Please pick out every row below that contains the string "italic", copying each one in full. Letter case counts.

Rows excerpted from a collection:

########

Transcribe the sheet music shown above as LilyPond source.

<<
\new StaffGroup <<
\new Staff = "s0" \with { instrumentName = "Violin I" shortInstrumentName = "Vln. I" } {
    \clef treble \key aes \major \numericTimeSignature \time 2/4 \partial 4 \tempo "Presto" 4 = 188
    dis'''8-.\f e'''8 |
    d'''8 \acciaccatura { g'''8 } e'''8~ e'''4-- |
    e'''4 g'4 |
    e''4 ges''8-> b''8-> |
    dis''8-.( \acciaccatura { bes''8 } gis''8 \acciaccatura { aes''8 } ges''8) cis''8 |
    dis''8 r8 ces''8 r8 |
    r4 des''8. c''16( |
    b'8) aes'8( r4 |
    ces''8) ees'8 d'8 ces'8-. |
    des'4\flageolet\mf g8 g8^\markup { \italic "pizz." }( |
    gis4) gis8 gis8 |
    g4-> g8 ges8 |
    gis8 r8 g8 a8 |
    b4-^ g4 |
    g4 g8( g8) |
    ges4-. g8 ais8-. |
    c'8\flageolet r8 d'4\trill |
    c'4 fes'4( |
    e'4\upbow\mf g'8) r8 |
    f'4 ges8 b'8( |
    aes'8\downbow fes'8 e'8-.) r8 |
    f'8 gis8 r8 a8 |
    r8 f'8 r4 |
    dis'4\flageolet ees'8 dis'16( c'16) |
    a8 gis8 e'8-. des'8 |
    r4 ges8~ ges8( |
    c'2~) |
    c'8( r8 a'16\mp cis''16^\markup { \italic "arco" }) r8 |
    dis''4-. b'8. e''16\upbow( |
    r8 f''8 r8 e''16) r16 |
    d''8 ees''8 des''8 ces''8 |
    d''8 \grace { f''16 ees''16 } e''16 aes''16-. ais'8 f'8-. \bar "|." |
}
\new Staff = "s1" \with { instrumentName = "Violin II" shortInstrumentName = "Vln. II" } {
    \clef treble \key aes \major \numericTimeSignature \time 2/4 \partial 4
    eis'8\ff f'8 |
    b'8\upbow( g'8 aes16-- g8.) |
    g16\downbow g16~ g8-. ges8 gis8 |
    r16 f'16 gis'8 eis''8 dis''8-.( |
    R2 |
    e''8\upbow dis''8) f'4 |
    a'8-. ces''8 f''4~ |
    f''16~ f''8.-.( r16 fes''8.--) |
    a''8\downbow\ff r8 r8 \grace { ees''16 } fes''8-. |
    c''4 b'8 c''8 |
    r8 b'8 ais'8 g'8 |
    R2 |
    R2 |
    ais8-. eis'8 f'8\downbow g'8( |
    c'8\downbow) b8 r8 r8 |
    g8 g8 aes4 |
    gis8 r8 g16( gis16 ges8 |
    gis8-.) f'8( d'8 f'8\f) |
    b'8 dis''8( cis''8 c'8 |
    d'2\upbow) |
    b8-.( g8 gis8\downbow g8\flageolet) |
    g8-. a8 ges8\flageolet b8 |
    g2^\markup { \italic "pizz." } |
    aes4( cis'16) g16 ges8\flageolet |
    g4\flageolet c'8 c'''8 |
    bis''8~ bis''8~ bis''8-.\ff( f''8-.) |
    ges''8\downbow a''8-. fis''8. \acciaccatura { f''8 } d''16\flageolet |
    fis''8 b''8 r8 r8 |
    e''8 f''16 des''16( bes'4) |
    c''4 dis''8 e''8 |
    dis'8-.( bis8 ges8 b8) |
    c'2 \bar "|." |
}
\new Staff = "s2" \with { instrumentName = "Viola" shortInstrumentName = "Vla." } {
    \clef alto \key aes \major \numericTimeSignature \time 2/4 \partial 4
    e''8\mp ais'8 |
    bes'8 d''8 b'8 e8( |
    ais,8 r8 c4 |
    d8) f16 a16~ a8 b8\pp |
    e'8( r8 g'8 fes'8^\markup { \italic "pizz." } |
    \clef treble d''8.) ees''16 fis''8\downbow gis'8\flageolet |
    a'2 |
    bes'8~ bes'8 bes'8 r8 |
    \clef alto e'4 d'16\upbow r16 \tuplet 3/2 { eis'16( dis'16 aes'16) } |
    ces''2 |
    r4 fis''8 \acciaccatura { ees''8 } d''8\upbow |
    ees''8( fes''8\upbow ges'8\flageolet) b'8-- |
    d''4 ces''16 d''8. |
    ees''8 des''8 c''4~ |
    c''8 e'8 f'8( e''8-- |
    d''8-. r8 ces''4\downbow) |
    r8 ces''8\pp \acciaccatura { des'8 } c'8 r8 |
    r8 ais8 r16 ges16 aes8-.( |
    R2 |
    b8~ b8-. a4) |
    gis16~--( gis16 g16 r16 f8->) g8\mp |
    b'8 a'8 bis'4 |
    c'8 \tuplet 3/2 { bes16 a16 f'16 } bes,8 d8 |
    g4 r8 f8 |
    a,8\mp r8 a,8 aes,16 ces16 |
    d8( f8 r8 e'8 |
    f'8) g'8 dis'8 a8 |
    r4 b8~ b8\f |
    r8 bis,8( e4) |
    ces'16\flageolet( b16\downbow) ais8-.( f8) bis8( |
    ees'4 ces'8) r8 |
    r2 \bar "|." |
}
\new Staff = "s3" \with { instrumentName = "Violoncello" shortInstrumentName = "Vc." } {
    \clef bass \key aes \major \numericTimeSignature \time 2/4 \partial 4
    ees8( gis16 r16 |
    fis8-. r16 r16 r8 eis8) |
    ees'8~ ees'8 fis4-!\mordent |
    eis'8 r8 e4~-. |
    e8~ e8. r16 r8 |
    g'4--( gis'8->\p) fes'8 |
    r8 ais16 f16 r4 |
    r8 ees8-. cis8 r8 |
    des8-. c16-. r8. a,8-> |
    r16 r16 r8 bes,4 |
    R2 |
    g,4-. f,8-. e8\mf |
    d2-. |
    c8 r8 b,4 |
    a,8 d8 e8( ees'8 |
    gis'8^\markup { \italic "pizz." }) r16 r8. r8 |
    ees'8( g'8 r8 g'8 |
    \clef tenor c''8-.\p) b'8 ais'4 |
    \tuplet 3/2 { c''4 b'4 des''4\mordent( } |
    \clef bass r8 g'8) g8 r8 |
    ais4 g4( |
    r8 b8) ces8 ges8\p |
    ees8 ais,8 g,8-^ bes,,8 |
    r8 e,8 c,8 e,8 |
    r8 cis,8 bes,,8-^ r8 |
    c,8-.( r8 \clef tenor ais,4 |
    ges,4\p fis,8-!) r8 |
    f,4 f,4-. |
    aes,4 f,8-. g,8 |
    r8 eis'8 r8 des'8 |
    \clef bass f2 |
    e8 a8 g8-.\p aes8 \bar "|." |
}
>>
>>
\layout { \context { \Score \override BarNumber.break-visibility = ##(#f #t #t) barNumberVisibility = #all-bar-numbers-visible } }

########

• **Output for this task**
    des'4\flageolet\mf g8 g8^\markup { \italic "pizz." }( |
    c'8( r8 a'16\mp cis''16^\markup { \italic "arco" }) r8 |
    g2^\markup { \italic "pizz." } |
    e'8( r8 g'8 fes'8^\markup { \italic "pizz." } |
    gis'8^\markup { \italic "pizz." }) r16 r8. r8 |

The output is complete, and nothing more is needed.